EXERCISE AIM: Transcribe the listing below only from the line with "IC2 pin VCC: GND -> 5V" up to and including the line with "SW1: button (5V, NET12) -> switch (5V, NET12)".

*** RECORD EXTRACTS ***

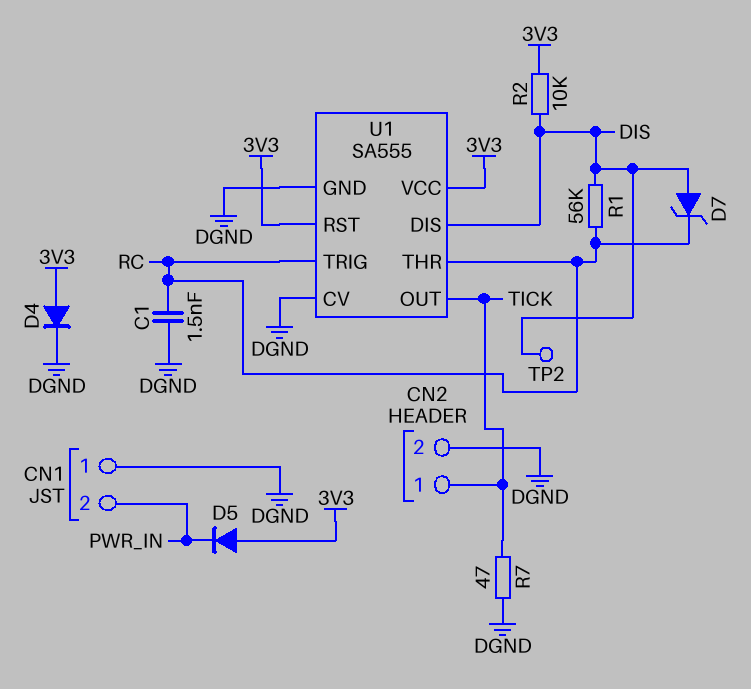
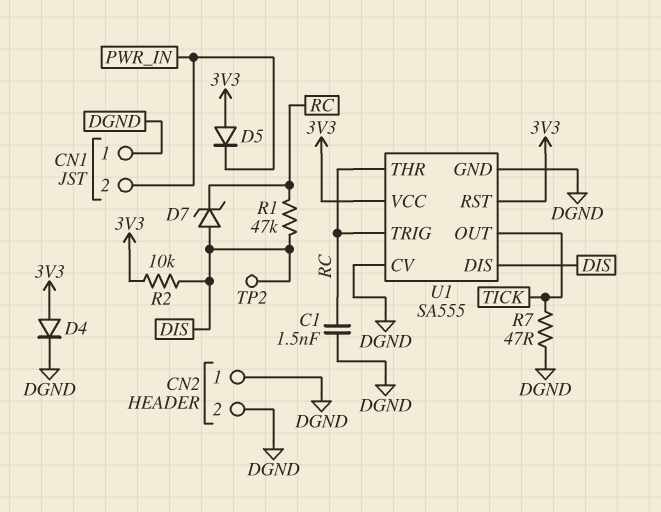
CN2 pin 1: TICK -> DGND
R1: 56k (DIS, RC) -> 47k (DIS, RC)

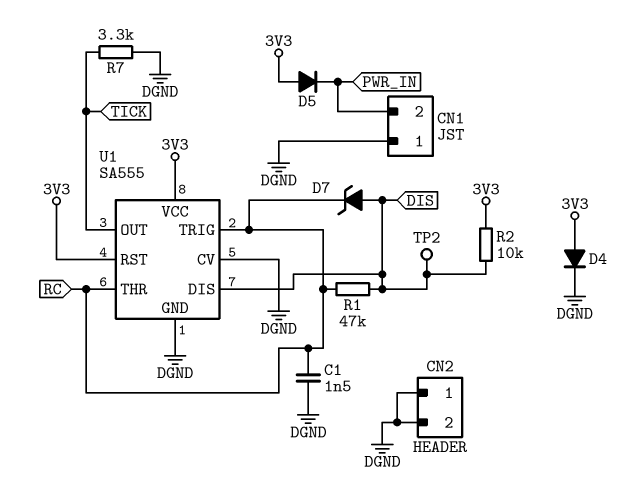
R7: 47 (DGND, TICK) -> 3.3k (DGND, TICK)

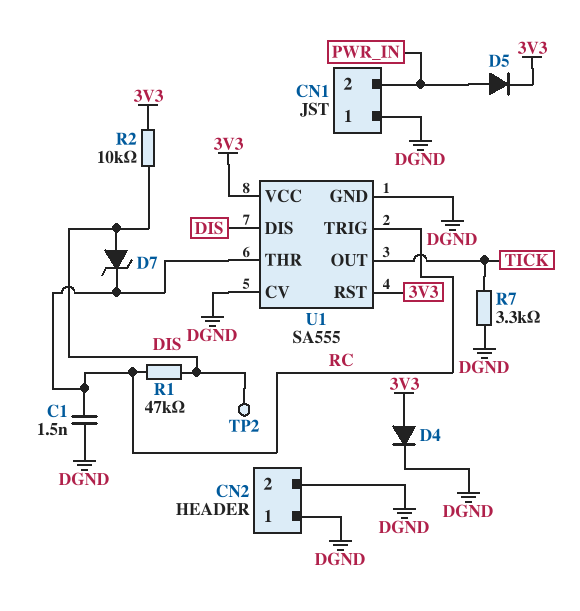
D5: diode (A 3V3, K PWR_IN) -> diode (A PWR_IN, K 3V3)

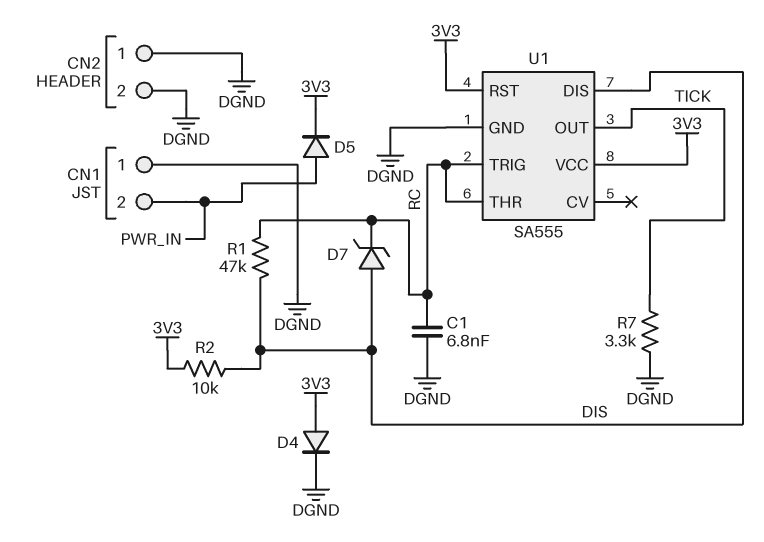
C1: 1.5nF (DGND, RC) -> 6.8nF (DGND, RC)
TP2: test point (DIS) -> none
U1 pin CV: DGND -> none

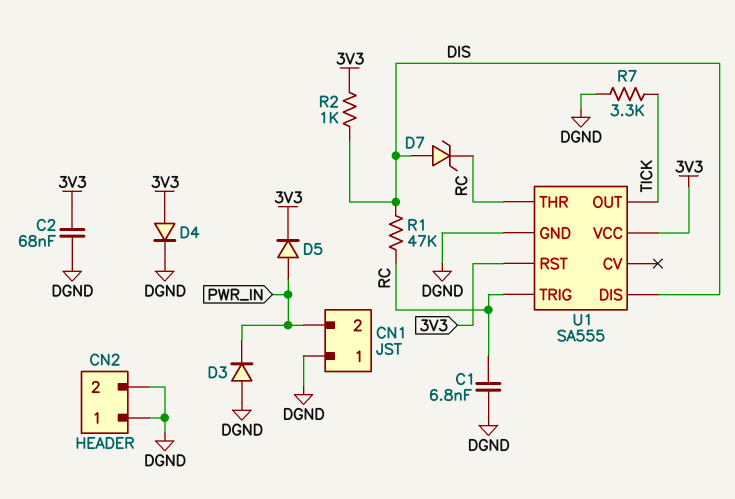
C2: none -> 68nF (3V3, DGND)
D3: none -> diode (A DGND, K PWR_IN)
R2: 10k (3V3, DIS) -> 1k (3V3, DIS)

***
*** RECORD EXTRACTS ***

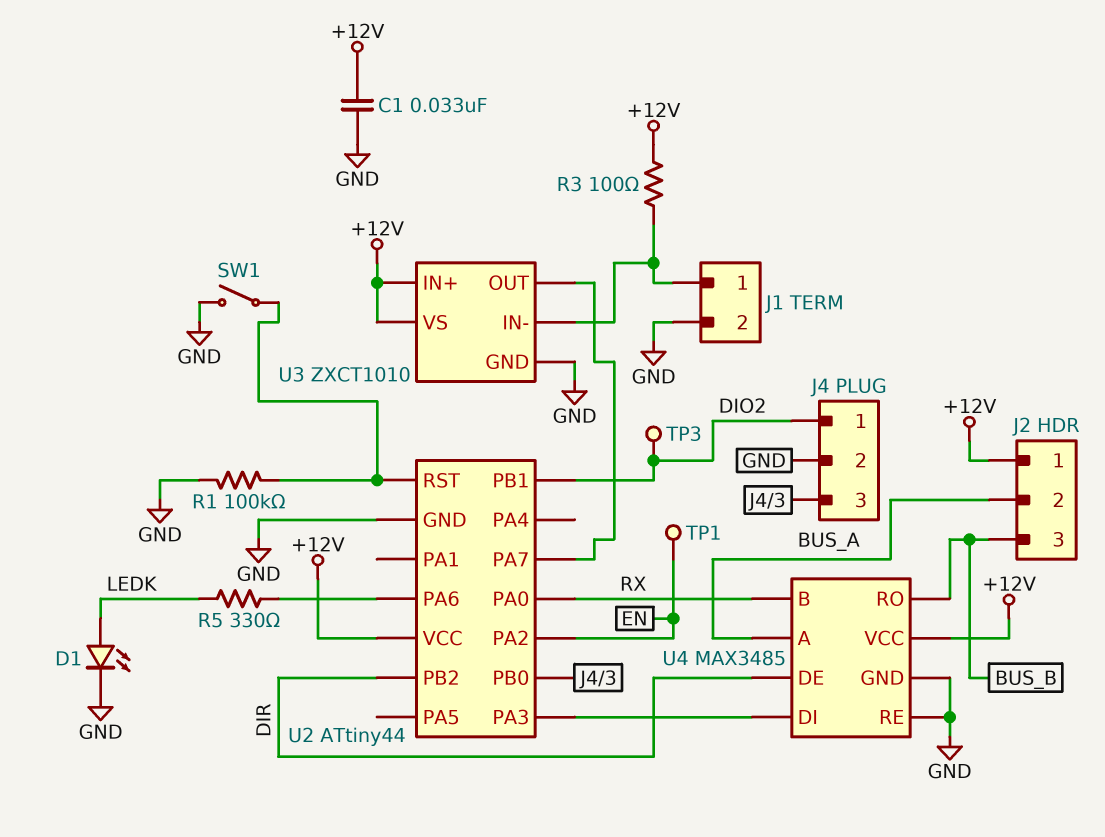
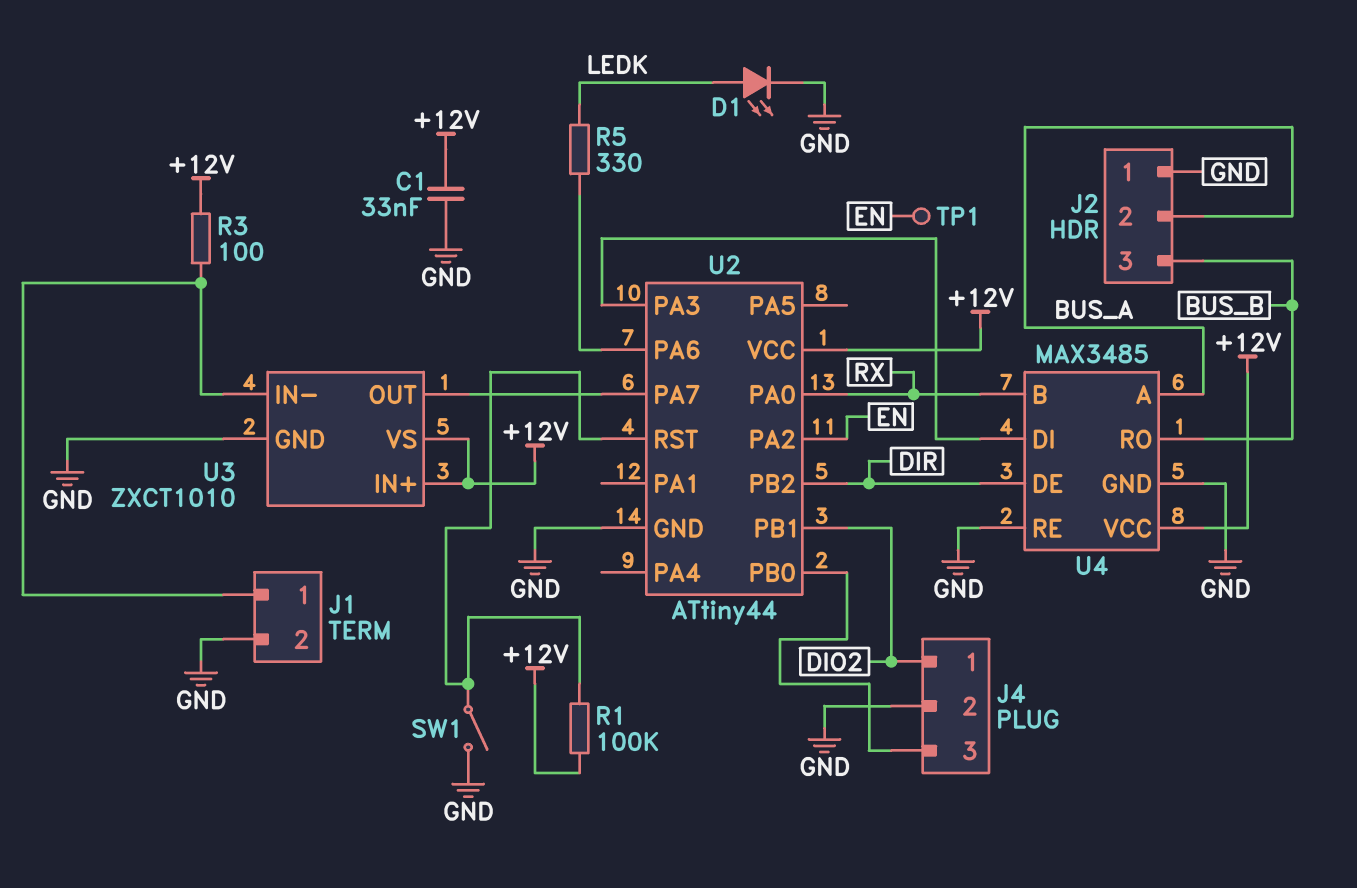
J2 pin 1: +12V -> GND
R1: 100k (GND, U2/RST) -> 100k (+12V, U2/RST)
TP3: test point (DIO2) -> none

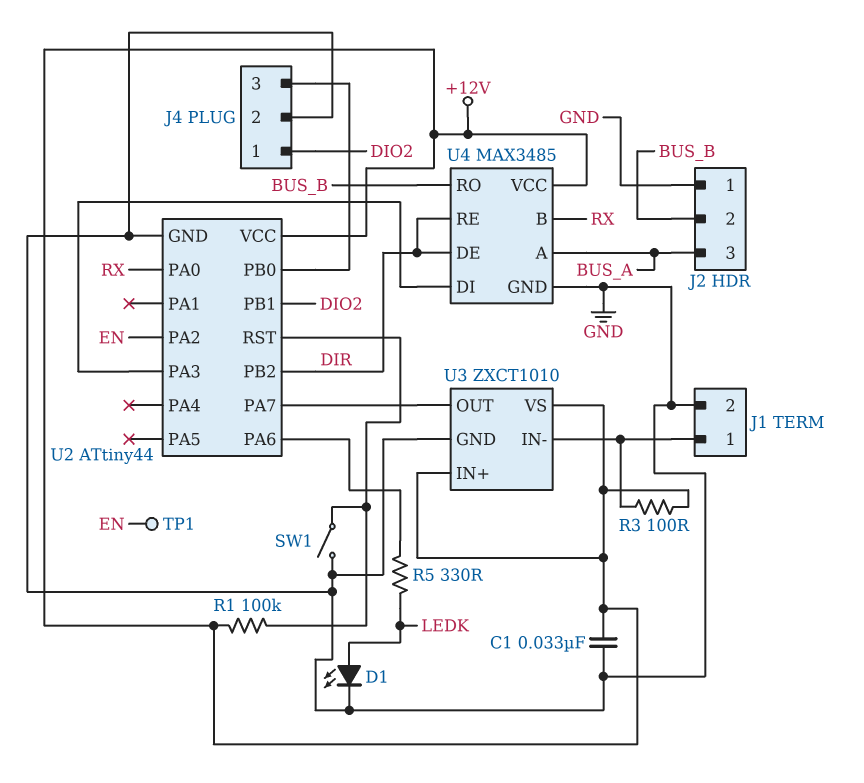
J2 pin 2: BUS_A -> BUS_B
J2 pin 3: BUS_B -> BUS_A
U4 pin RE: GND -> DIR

***
*** RECORD EXTRACTS ***

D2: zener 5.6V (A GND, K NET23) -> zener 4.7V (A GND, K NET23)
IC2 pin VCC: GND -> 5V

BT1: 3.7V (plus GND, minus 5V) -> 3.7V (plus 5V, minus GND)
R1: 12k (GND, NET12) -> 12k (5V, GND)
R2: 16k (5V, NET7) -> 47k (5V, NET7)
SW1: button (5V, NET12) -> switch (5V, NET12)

***

EXERCISE RESULT:
IC2 pin VCC: GND -> 5V

BT1: 3.7V (plus GND, minus 5V) -> 3.7V (plus 5V, minus GND)
R1: 12k (GND, NET12) -> 12k (5V, GND)
R2: 16k (5V, NET7) -> 47k (5V, NET7)
SW1: button (5V, NET12) -> switch (5V, NET12)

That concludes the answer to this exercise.